### ABOUT THIS EXERCISE
In the records below, find the line containing "R1: 470 (JP4/2, U1/PB0)" and return it together with every later line, exactly as written; pictures are to be omitted.

● ● ● ●

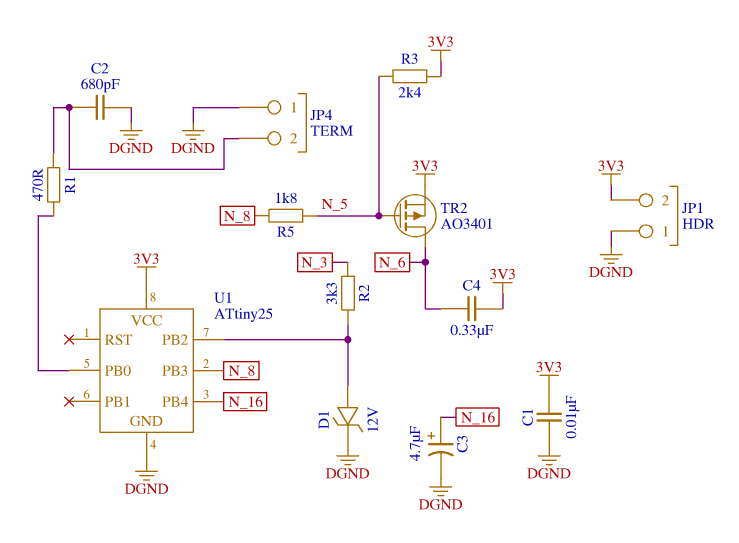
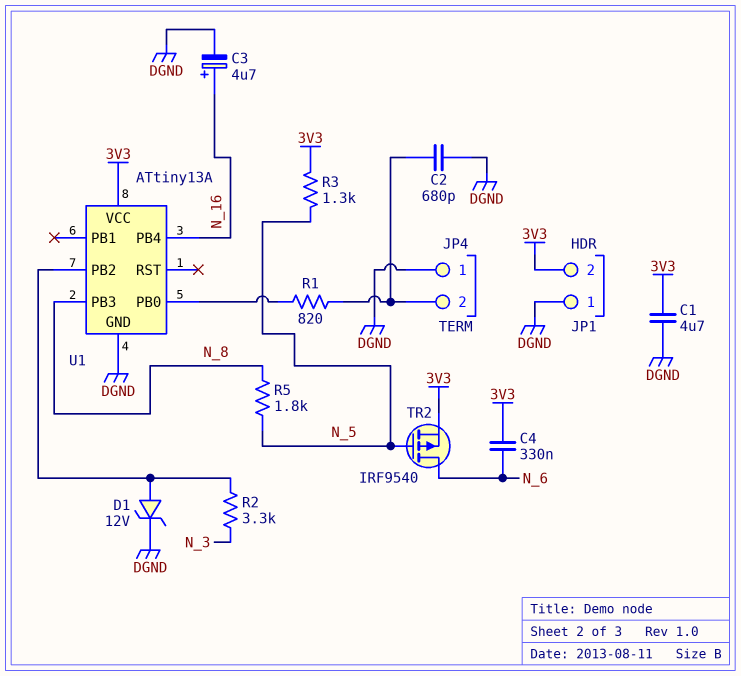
C1: 10nF (3V3, DGND) -> 4.7uF (3V3, DGND)
R1: 470 (JP4/2, U1/PB0) -> 820 (JP4/2, U1/PB0)
R3: 2.4k (3V3, N_5) -> 1.3k (3V3, N_5)
TR2: PMOS AO3401 (G N_5, D N_6, S 3V3) -> PMOS IRF9540 (G N_5, D N_6, S 3V3)
U1: ATtiny25 -> ATtiny13A

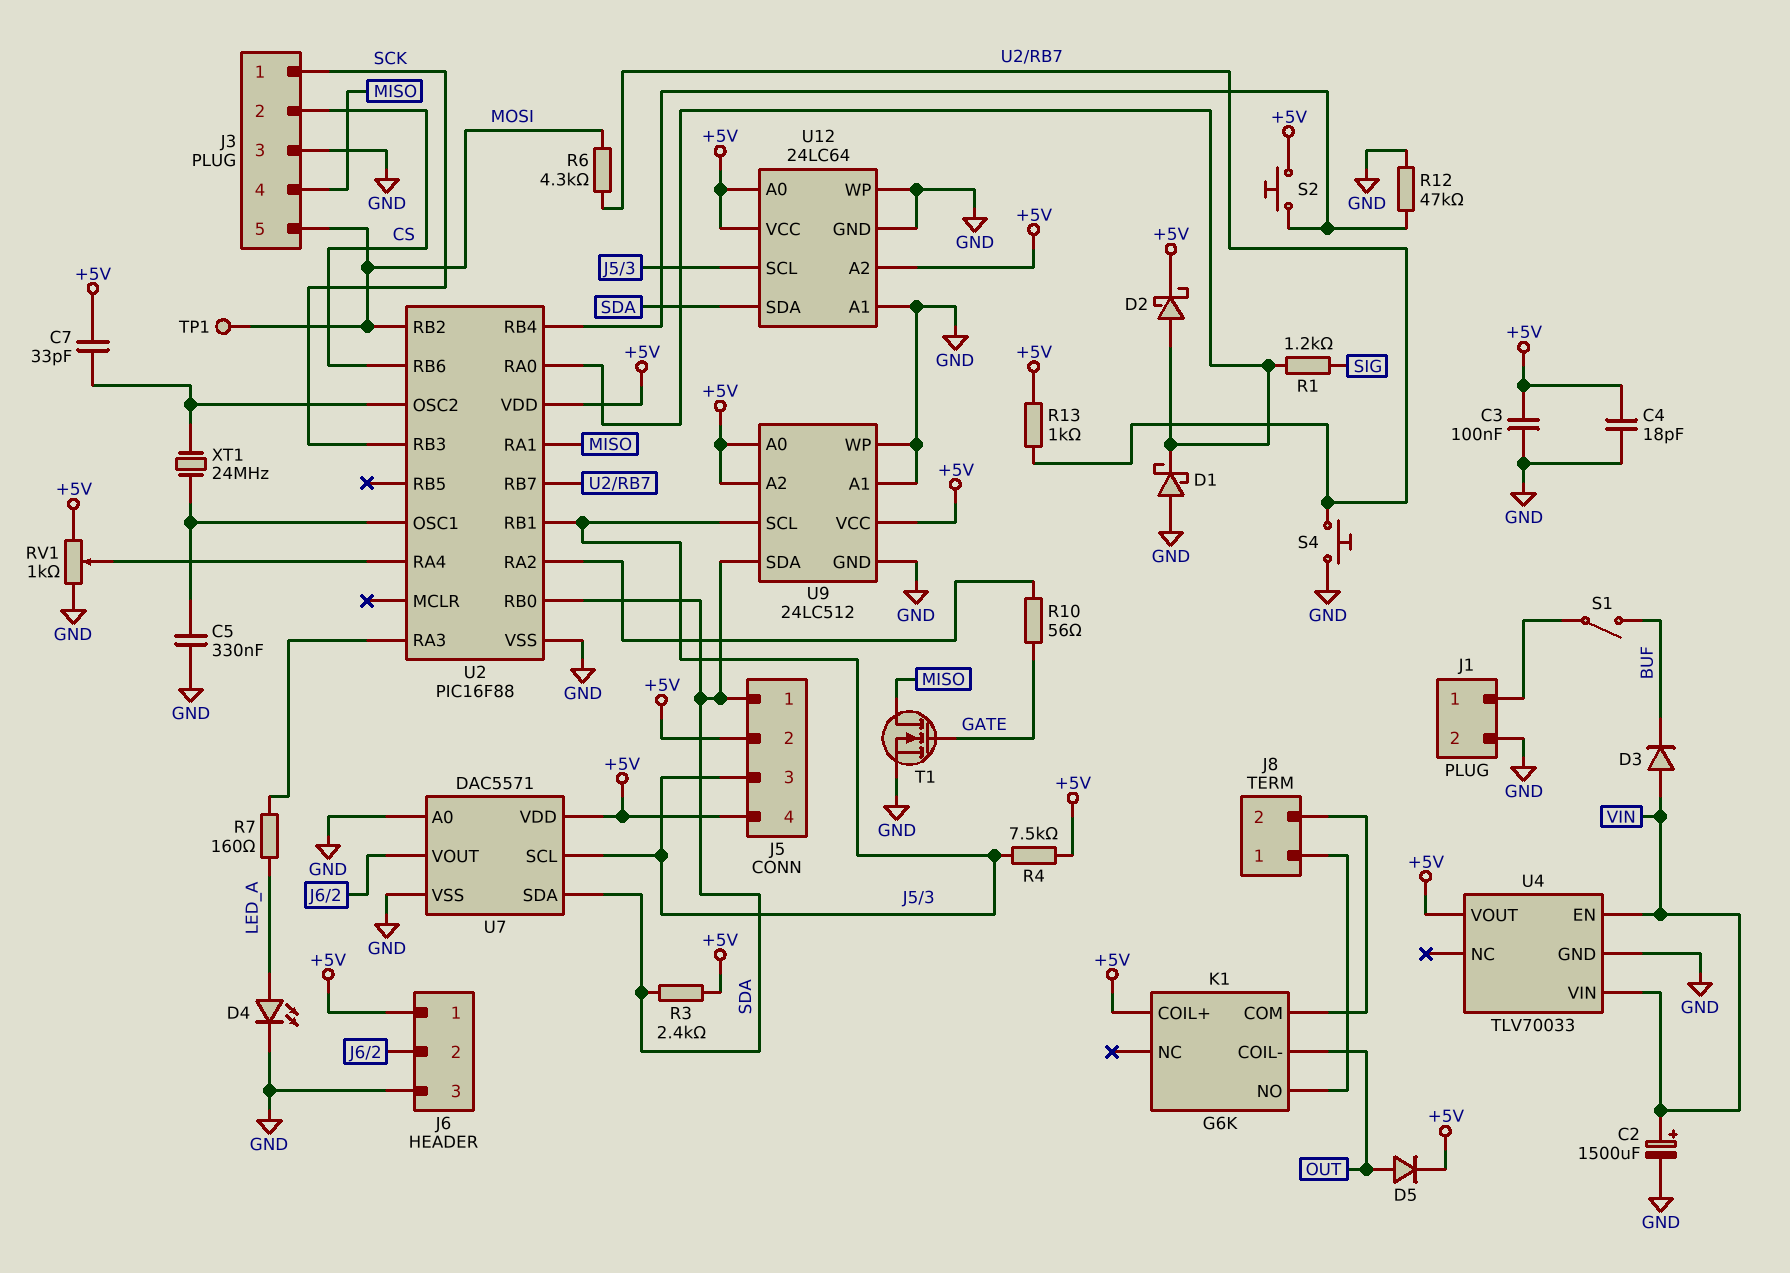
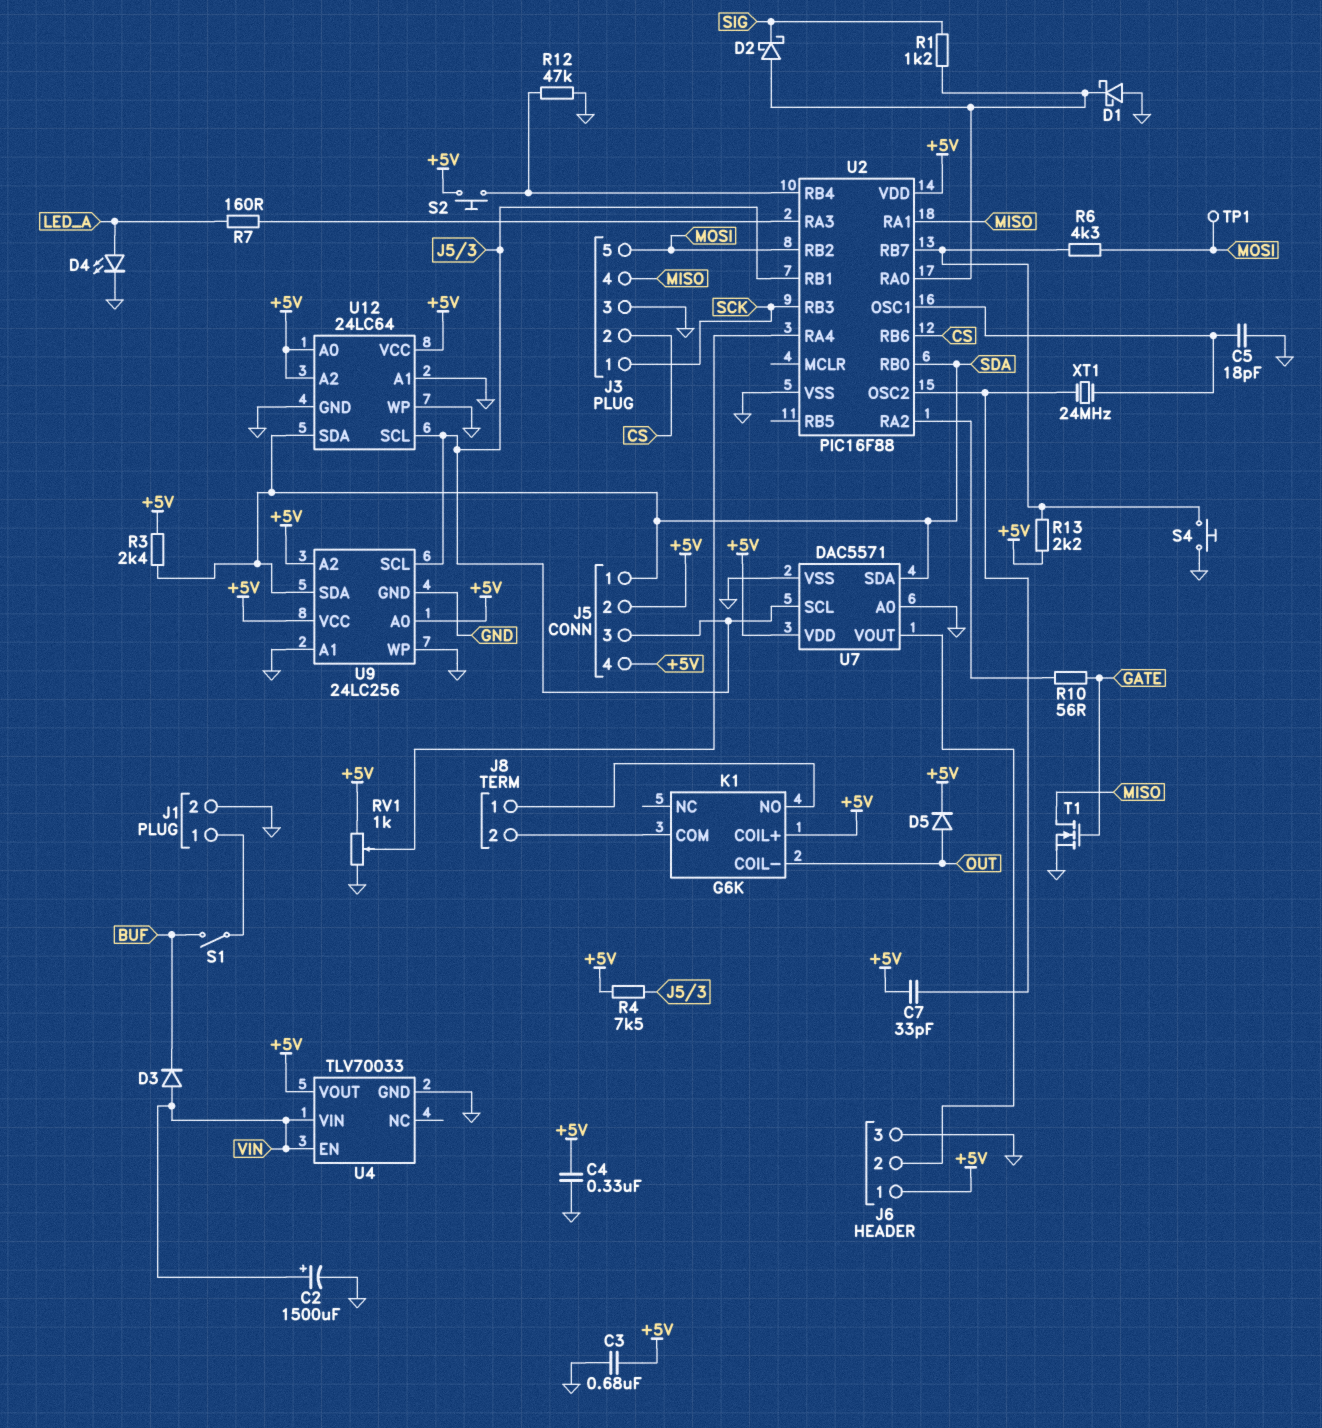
C3: 100nF (+5V, GND) -> 680nF (+5V, GND)
C4: 18pF (+5V, GND) -> 330nF (+5V, GND)
C5: 330nF (GND, U2/OSC1) -> 18pF (GND, U2/OSC1)
D2: schottky (A U2/RA0, K +5V) -> schottky (A U2/RA0, K SIG)
R13: 1k (+5V, U2/RB7) -> 2.2k (+5V, U2/RB7)
U9: 24LC512 -> 24LC256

● ● ● ●

### RESULT FOR THIS EXERCISE
R1: 470 (JP4/2, U1/PB0) -> 820 (JP4/2, U1/PB0)
R3: 2.4k (3V3, N_5) -> 1.3k (3V3, N_5)
TR2: PMOS AO3401 (G N_5, D N_6, S 3V3) -> PMOS IRF9540 (G N_5, D N_6, S 3V3)
U1: ATtiny25 -> ATtiny13A

C3: 100nF (+5V, GND) -> 680nF (+5V, GND)
C4: 18pF (+5V, GND) -> 330nF (+5V, GND)
C5: 330nF (GND, U2/OSC1) -> 18pF (GND, U2/OSC1)
D2: schottky (A U2/RA0, K +5V) -> schottky (A U2/RA0, K SIG)
R13: 1k (+5V, U2/RB7) -> 2.2k (+5V, U2/RB7)
U9: 24LC512 -> 24LC256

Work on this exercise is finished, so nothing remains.